■ **DATASET CONTENT**:
Content starts
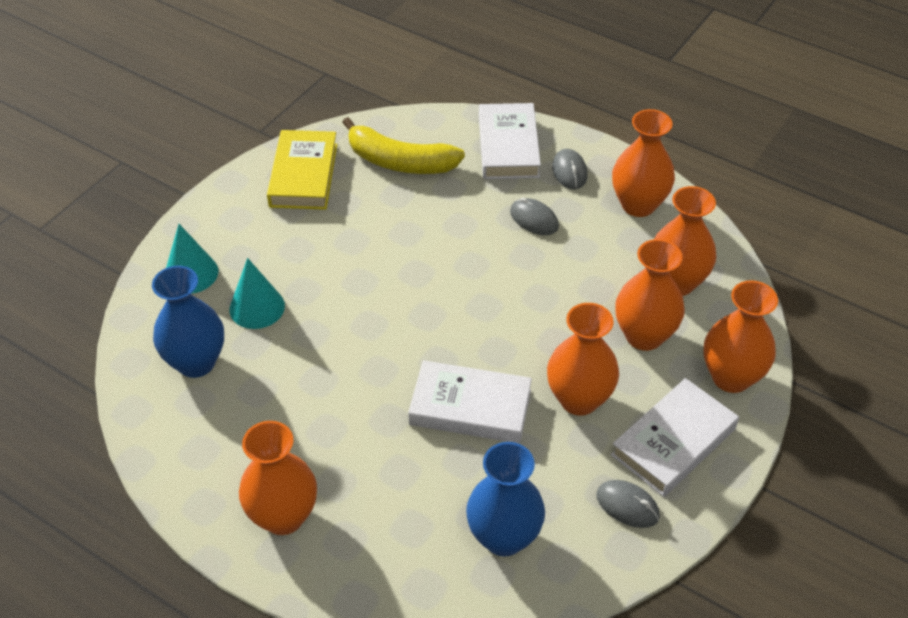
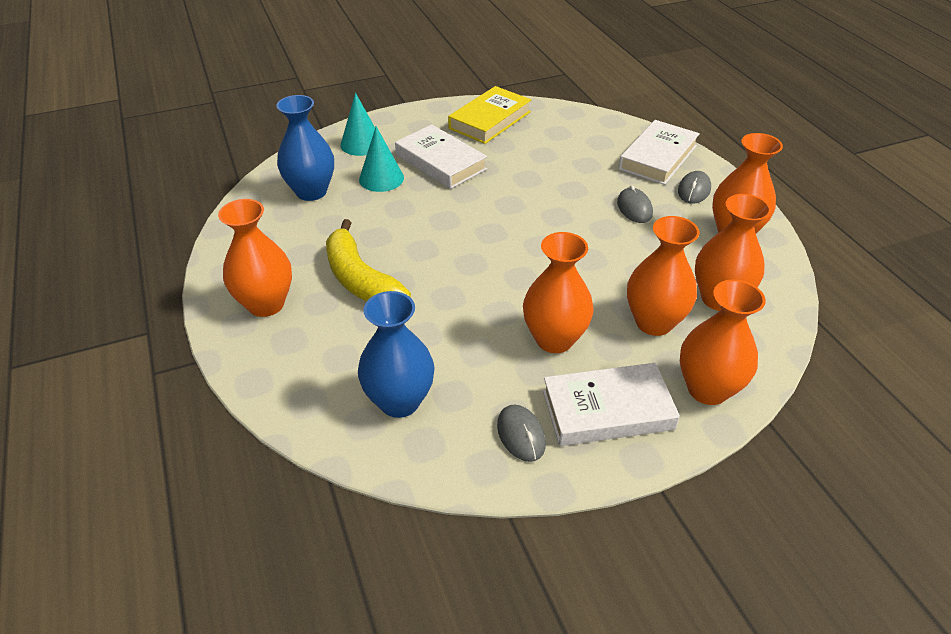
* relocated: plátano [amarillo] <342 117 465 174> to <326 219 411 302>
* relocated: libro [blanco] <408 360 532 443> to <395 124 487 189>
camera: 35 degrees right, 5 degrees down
Content ends
Would you please return every line in the listing where "relocated" shows up?

* relocated: plátano [amarillo] <342 117 465 174> to <326 219 411 302>
* relocated: libro [blanco] <408 360 532 443> to <395 124 487 189>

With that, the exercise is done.